▶ _TASK DETAILS_
Going through the entries, how many lines include the string "grey"? Answer only with the number.

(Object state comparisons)

◇ ◇ ◇ ◇ ◇

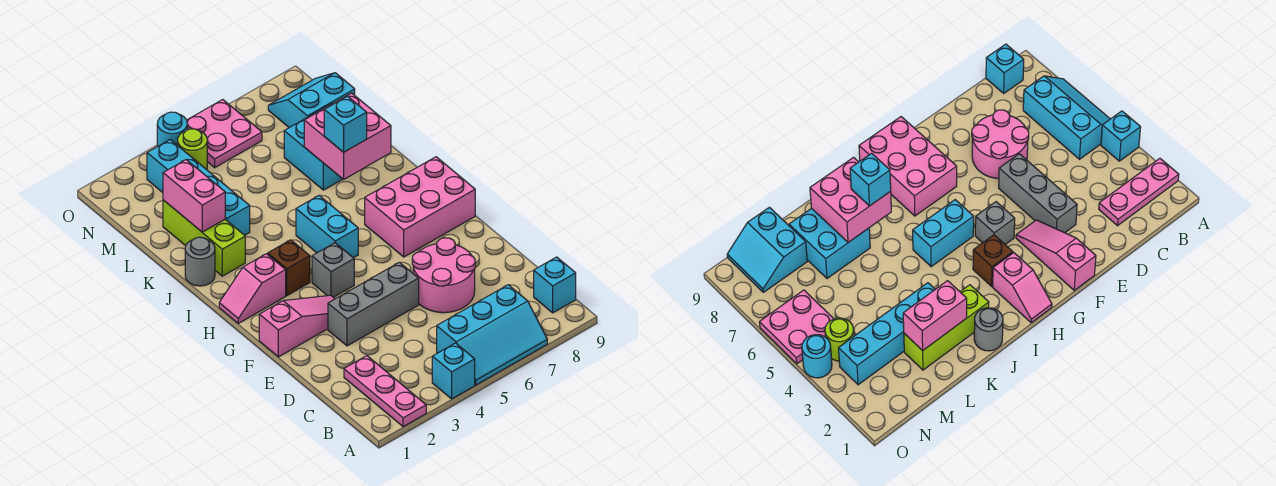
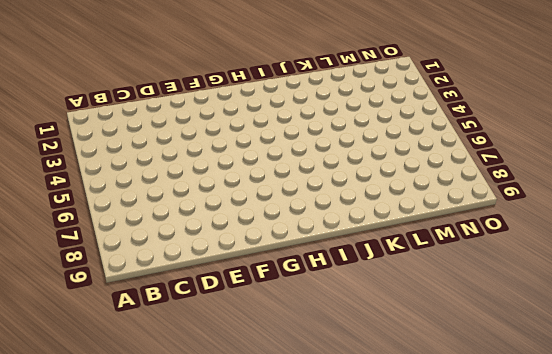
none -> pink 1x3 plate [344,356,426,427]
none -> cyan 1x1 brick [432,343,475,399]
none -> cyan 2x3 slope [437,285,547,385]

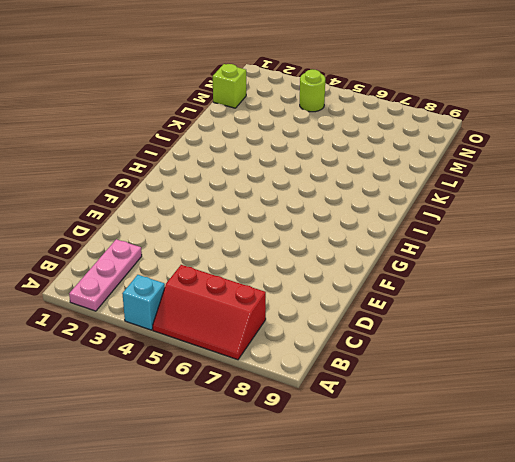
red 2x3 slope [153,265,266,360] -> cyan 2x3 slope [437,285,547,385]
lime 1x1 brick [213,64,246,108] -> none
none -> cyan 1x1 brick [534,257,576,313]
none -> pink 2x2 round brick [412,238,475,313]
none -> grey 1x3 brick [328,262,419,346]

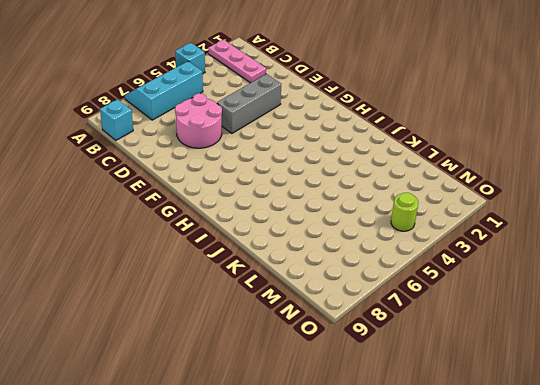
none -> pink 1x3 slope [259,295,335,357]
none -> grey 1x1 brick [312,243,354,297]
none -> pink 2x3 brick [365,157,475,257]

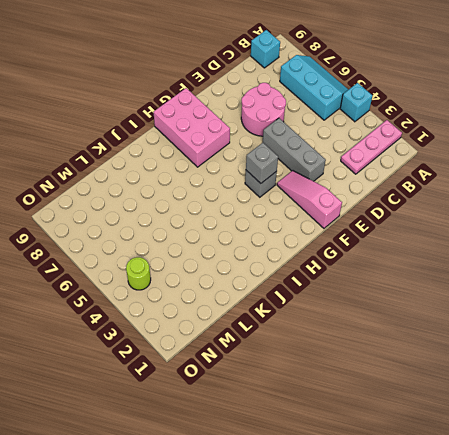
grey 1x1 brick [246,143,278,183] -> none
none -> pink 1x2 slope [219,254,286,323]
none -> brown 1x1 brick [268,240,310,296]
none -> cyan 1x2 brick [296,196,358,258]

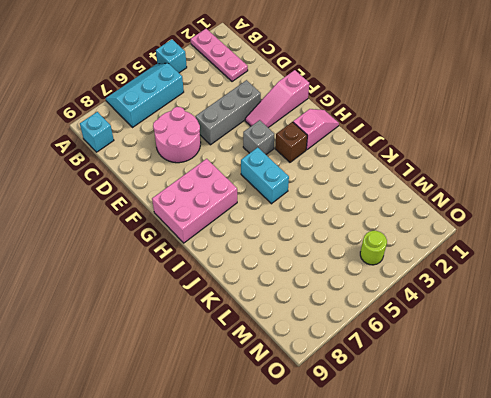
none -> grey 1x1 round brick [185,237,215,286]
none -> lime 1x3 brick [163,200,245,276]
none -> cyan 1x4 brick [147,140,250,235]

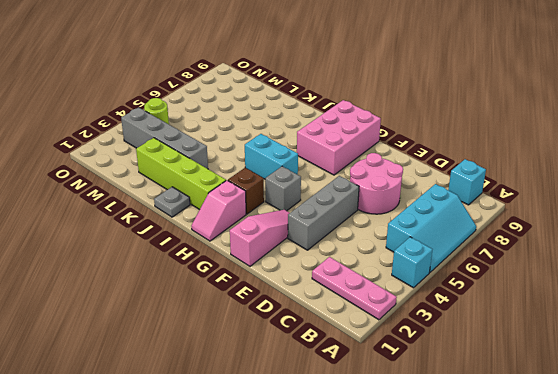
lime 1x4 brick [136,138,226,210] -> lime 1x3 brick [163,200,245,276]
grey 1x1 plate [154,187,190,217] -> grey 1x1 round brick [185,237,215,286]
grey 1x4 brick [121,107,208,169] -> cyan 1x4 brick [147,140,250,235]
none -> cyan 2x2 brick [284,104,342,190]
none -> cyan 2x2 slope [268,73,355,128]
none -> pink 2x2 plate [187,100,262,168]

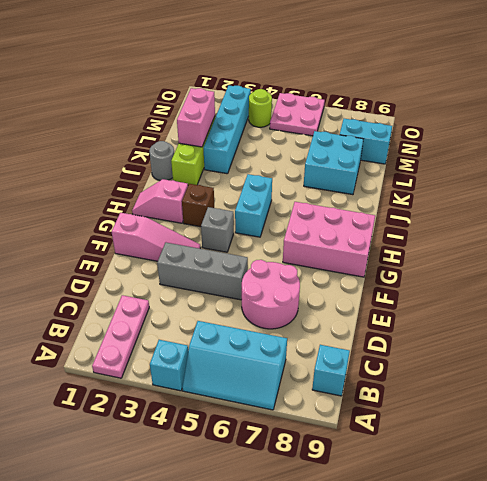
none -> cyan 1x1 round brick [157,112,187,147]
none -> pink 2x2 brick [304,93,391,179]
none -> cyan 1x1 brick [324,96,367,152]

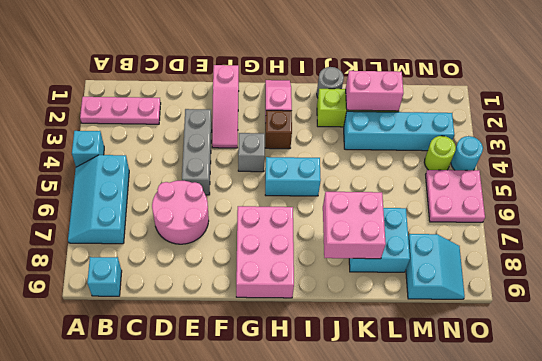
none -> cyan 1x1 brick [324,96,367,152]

◇ ◇ ◇ ◇ ◇

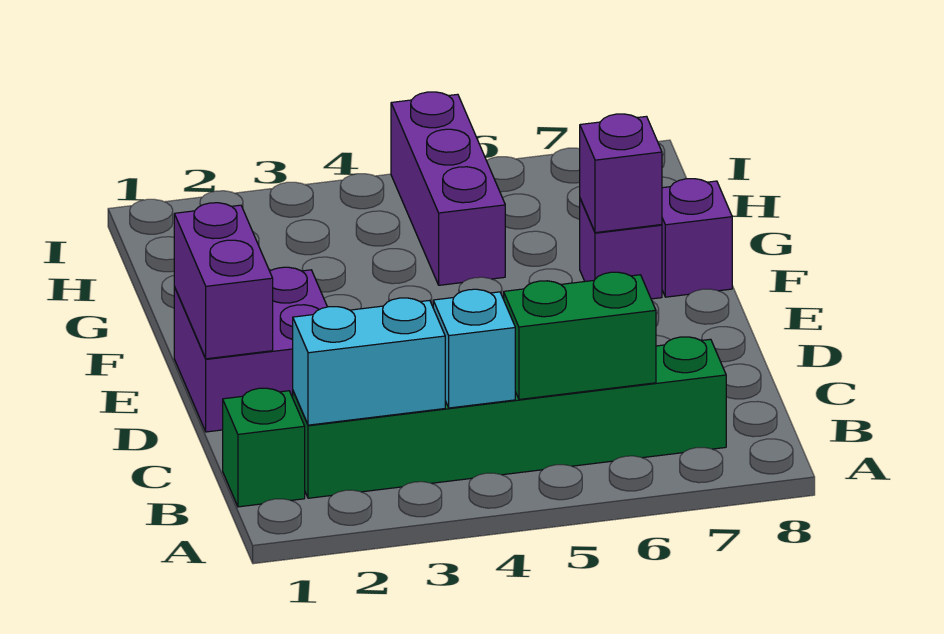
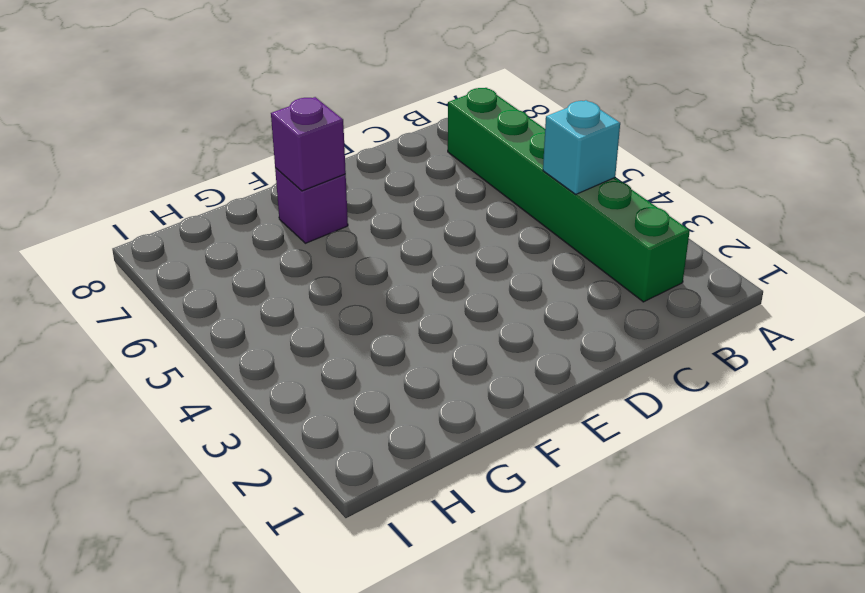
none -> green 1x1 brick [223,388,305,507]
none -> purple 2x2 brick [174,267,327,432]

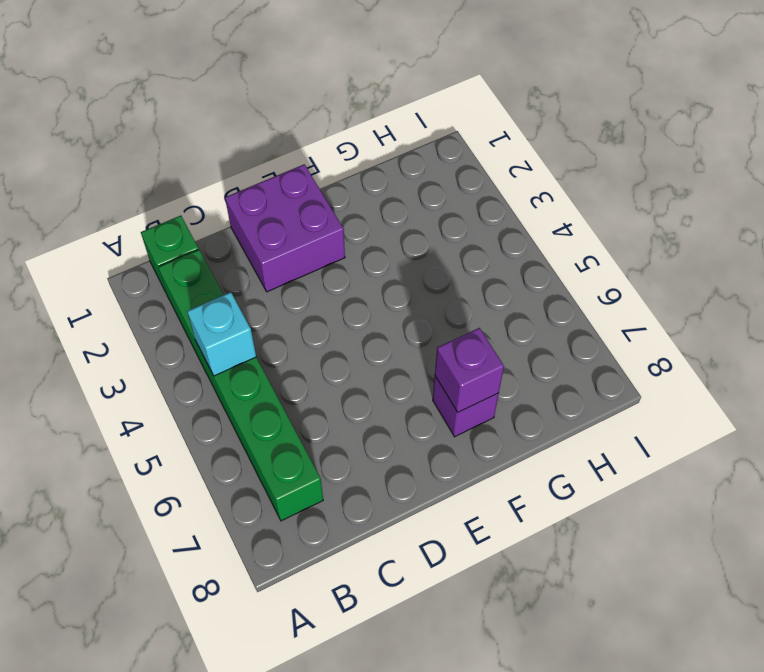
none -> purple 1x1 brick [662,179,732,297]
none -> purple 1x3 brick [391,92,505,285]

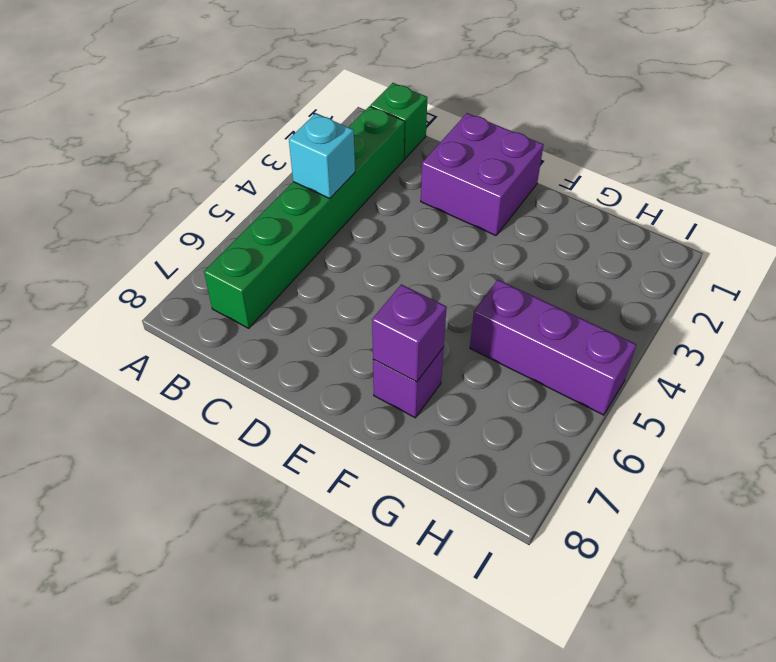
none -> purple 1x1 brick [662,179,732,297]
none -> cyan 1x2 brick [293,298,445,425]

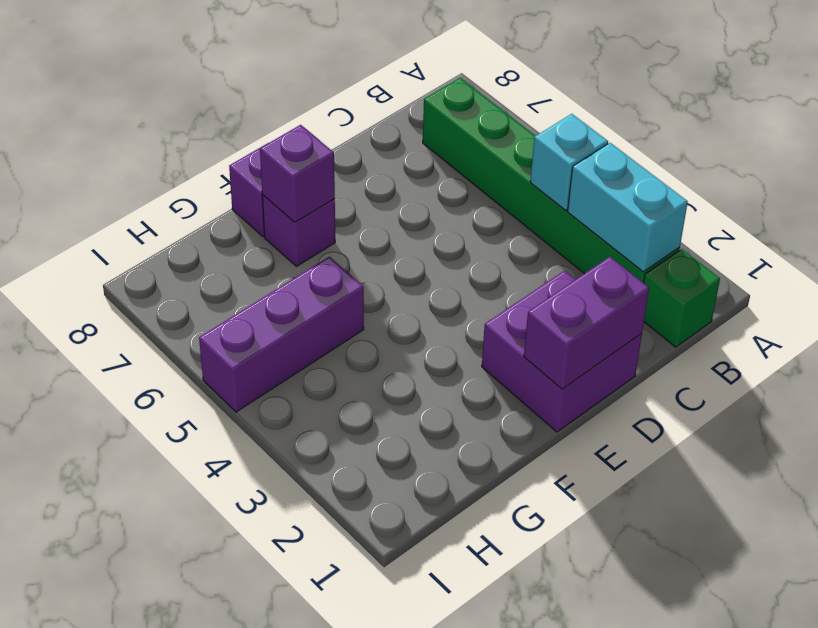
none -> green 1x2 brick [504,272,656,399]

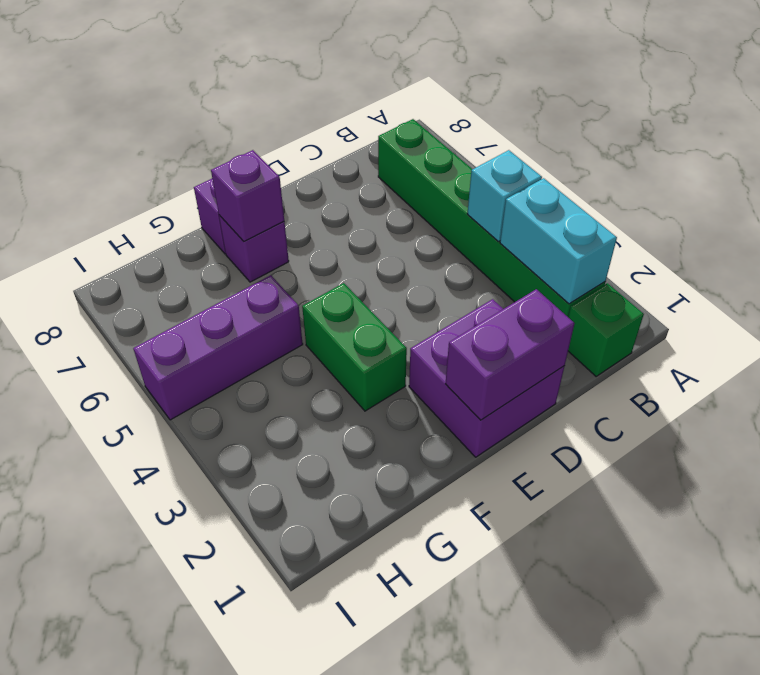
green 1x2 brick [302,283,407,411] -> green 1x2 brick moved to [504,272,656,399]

◇ ◇ ◇ ◇ ◇

▶ _EXPECTED ANSWER_
6